Your objective - Filter the entries, keeping every line with the word "cactus".

Entries provided -
# # # # #

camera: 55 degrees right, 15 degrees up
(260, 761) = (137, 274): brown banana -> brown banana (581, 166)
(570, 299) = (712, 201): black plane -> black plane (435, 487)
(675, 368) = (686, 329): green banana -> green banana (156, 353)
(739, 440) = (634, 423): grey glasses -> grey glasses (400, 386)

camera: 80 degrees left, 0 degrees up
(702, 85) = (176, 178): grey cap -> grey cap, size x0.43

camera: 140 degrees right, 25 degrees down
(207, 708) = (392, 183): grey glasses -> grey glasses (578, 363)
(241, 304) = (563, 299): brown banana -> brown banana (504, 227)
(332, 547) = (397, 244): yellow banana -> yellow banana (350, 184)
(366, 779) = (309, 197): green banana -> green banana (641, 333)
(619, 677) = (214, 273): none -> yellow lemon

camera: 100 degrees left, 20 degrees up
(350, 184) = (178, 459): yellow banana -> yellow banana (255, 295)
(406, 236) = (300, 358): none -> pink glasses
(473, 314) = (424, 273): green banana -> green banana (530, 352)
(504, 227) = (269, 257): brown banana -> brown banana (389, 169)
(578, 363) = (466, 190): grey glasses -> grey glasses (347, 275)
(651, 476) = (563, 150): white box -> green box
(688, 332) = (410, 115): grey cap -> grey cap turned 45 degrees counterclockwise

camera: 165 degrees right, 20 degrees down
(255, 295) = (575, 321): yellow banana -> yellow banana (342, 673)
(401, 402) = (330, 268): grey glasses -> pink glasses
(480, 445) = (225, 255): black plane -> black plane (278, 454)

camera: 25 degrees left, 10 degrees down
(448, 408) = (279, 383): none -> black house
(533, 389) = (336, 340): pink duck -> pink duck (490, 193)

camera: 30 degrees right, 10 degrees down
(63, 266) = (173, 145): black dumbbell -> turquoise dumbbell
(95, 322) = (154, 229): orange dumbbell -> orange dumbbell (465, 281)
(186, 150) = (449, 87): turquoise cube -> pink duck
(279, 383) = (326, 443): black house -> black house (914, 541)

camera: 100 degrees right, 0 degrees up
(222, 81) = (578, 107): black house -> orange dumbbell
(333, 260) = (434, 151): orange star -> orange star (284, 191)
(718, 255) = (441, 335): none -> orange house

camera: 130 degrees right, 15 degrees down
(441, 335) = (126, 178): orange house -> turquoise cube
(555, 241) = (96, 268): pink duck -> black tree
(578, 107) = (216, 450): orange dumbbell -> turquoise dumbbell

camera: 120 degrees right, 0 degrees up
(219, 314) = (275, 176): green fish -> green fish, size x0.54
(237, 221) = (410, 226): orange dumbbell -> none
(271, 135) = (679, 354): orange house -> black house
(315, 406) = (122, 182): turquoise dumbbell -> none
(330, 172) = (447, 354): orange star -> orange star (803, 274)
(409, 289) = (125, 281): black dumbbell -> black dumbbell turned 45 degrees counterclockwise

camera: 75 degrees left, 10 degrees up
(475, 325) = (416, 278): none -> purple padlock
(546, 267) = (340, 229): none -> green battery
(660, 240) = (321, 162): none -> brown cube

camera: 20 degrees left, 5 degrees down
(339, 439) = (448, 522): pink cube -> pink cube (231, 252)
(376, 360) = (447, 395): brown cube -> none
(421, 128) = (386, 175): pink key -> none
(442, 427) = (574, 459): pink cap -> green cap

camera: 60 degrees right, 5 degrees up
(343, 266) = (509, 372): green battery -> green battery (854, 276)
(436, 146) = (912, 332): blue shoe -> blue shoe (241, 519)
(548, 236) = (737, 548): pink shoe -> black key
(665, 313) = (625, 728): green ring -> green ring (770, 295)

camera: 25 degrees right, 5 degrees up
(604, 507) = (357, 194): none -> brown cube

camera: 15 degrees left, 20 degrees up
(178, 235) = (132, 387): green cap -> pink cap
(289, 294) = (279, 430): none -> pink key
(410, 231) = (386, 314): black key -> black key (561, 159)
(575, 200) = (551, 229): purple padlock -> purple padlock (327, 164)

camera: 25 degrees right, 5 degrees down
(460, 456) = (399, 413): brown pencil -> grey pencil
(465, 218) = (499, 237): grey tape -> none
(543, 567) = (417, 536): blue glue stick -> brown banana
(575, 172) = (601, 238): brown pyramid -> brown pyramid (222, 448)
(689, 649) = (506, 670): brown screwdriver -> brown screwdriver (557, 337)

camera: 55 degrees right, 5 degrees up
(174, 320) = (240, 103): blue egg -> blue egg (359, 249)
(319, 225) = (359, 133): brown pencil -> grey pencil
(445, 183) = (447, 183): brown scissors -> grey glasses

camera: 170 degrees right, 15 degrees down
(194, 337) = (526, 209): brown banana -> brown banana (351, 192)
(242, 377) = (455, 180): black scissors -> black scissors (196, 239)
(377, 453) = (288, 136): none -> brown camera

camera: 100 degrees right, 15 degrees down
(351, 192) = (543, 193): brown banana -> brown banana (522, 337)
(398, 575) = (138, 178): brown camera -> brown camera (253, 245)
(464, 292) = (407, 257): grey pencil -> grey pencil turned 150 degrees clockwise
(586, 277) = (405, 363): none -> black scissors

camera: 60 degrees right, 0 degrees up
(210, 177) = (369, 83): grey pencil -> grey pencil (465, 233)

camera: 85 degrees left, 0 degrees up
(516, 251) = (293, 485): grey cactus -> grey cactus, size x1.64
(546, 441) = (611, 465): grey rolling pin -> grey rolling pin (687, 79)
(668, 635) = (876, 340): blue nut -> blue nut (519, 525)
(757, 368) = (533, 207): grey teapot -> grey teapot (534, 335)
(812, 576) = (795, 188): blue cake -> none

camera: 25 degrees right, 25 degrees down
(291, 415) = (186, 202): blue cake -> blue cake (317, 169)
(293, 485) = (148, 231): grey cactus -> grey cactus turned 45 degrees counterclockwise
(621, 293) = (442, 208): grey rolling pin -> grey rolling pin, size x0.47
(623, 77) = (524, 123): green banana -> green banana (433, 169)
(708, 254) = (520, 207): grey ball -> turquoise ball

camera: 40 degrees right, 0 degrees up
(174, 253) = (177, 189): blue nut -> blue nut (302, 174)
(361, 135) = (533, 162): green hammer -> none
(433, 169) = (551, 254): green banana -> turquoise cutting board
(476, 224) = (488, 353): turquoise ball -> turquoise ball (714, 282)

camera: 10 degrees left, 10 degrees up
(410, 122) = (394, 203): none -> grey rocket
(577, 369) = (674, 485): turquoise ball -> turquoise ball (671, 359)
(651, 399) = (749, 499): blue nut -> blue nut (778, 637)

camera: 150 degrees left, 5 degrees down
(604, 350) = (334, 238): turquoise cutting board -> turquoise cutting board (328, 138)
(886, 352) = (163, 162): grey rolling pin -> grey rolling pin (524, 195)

# # # # #

Answer area -
(516, 251) = (293, 485): grey cactus -> grey cactus, size x1.64
(293, 485) = (148, 231): grey cactus -> grey cactus turned 45 degrees counterclockwise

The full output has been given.